_Requirement_
The goal here is an exact copy of the entries below, without their pictures.

_Listed records_
*****
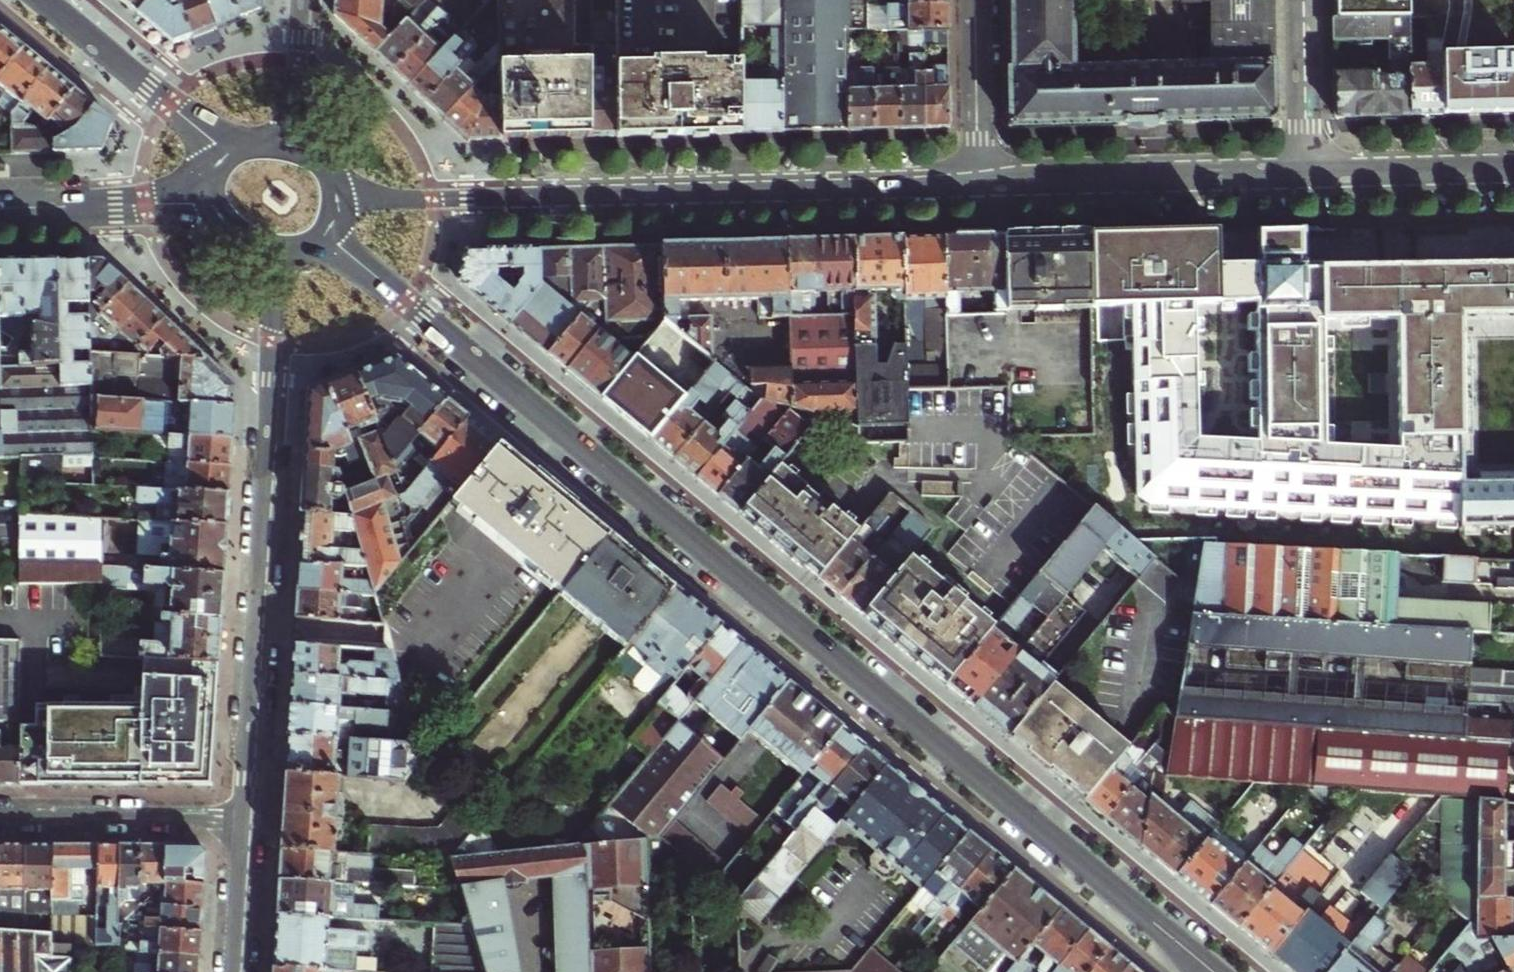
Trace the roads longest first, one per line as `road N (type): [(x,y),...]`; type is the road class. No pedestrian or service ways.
road 1 (secondary): [(1215,971),(325,236)]
road 2 (tertiary): [(979,182),(338,199)]
road 3 (residential): [(276,249),(242,819)]
road 4 (tertiary): [(979,182),(1300,171)]
road 5 (residential): [(0,817),(242,819)]
road 6 (tertiary): [(1300,171),(1513,164)]
road 7 (tertiary): [(0,209),(212,201)]
road 8 (secondary): [(65,19),(226,152)]
road 9 (residential): [(979,182),(976,0)]
road 10 (residential): [(1297,0),(1300,171)]
road 11 (residential): [(242,819),(233,971)]
road 12 (residential): [(301,0),(291,145)]

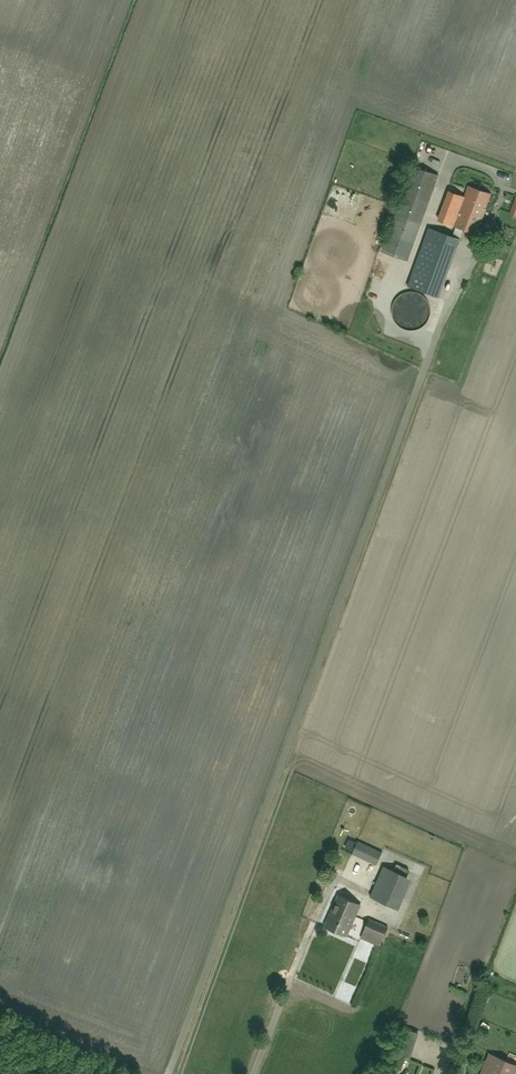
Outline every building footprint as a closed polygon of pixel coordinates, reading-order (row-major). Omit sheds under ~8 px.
[(407,261),(439,175),(414,166),(382,251),(407,261)] [(476,235),(491,194),(469,186),(464,197),(449,191),(441,212),(457,218),(453,226),(476,235)] [(439,298),(460,239),(429,227),(408,286),(439,298)] [(377,865),(382,853),(358,842),(353,854),(377,865)] [(399,910),(413,878),(384,866),(370,897),(399,910)] [(348,936),(361,904),(340,894),(326,926),(348,936)] [(384,939),(389,927),(371,919),(365,931),(384,939)] [(458,977),(456,984),(468,988),(474,972),(463,967),(458,977)] [(410,1060),(417,1040),(402,1035),(400,1040),(392,1065),(402,1068),(406,1058),(410,1060)] [(515,1072),(515,1063),(492,1053),(483,1073),(515,1073),(515,1072)]
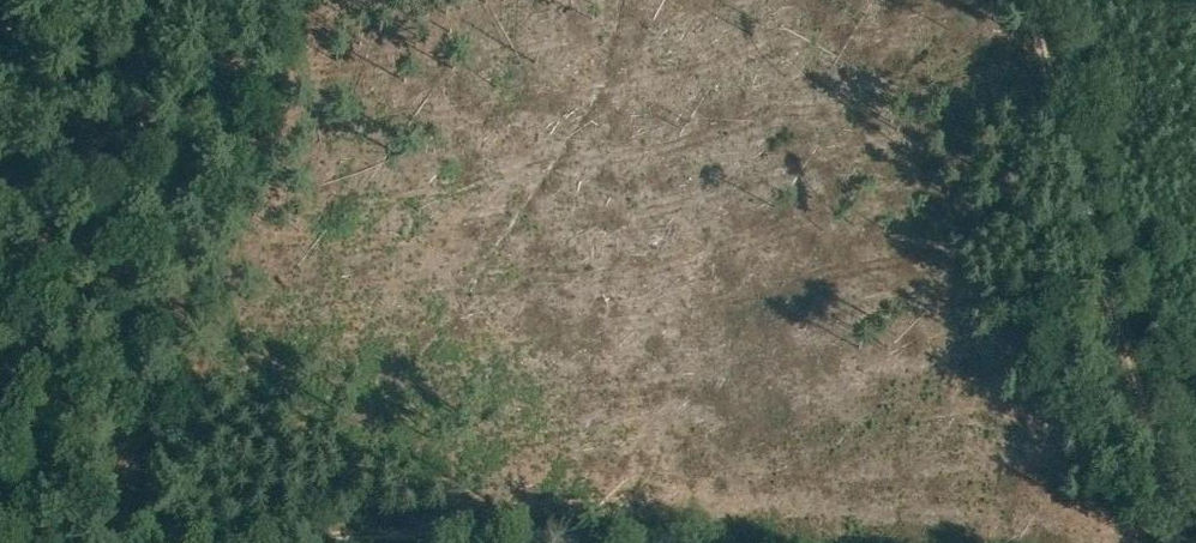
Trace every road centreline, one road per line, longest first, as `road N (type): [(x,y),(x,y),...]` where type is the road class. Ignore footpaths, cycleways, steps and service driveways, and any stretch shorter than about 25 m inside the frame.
road 1 (track): [(1030,0),(1172,542)]
road 2 (track): [(226,542),(428,536)]
road 3 (track): [(428,536),(608,542)]

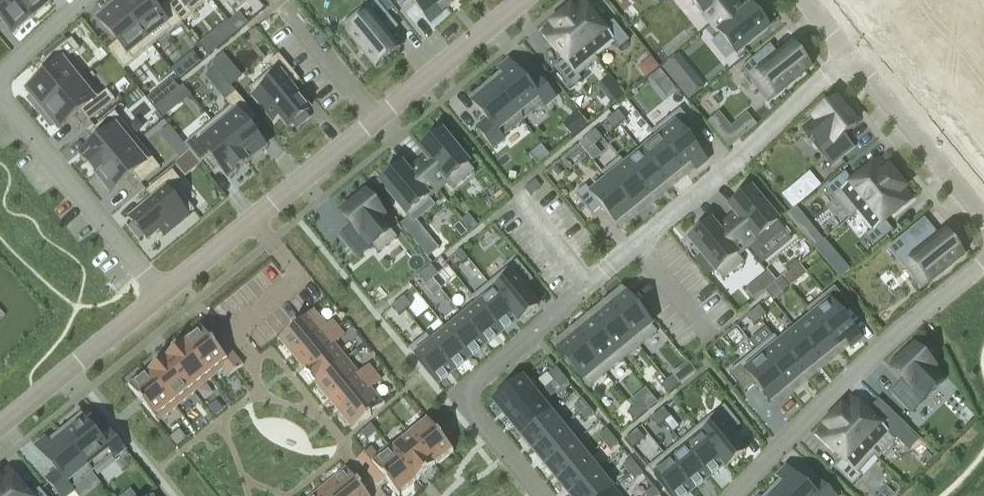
*****
_Completed exercise_
Trace the roads longest first, one per line as `road N (type): [(x,y),...]`; type is the road class. No pedestrian or service ways.
road 1 (secondary): [(1215,971),(325,236)]
road 2 (tertiary): [(979,182),(338,199)]
road 3 (residential): [(276,249),(242,819)]
road 4 (tertiary): [(979,182),(1300,171)]
road 5 (residential): [(0,817),(242,819)]
road 6 (tertiary): [(1300,171),(1513,164)]
road 7 (tertiary): [(0,209),(212,201)]
road 8 (secondary): [(65,19),(226,152)]
road 9 (residential): [(979,182),(976,0)]
road 10 (residential): [(1297,0),(1300,171)]
road 11 (residential): [(242,819),(233,971)]
road 12 (residential): [(301,0),(291,145)]

Outline every building footprint as a closed polygon of pixel coordinates, reading-order (row-major). Omit sheds under ~8 px.
[(407,261),(439,175),(414,166),(382,251),(407,261)] [(476,235),(491,194),(469,186),(464,197),(449,191),(441,212),(457,218),(453,226),(476,235)] [(439,298),(460,239),(429,227),(408,286),(439,298)] [(377,865),(382,853),(358,842),(353,854),(377,865)] [(399,910),(413,878),(384,866),(370,897),(399,910)] [(348,936),(361,904),(340,894),(326,926),(348,936)] [(384,939),(389,927),(371,919),(365,931),(384,939)] [(458,977),(456,984),(468,988),(474,972),(463,967),(458,977)] [(410,1060),(417,1040),(402,1035),(400,1040),(392,1065),(402,1068),(406,1058),(410,1060)] [(515,1072),(515,1063),(492,1053),(483,1073),(515,1073),(515,1072)]
Trace every road centreline, one road per line, longest first, as `road N (type): [(x,y),(x,y),...]` where type is the road class. Ignore footpaths, cycleways, steps and service driveways, and any stretch shorter than about 25 m inside the frame.
road 1 (track): [(1030,0),(1172,542)]
road 2 (track): [(226,542),(428,536)]
road 3 (track): [(428,536),(608,542)]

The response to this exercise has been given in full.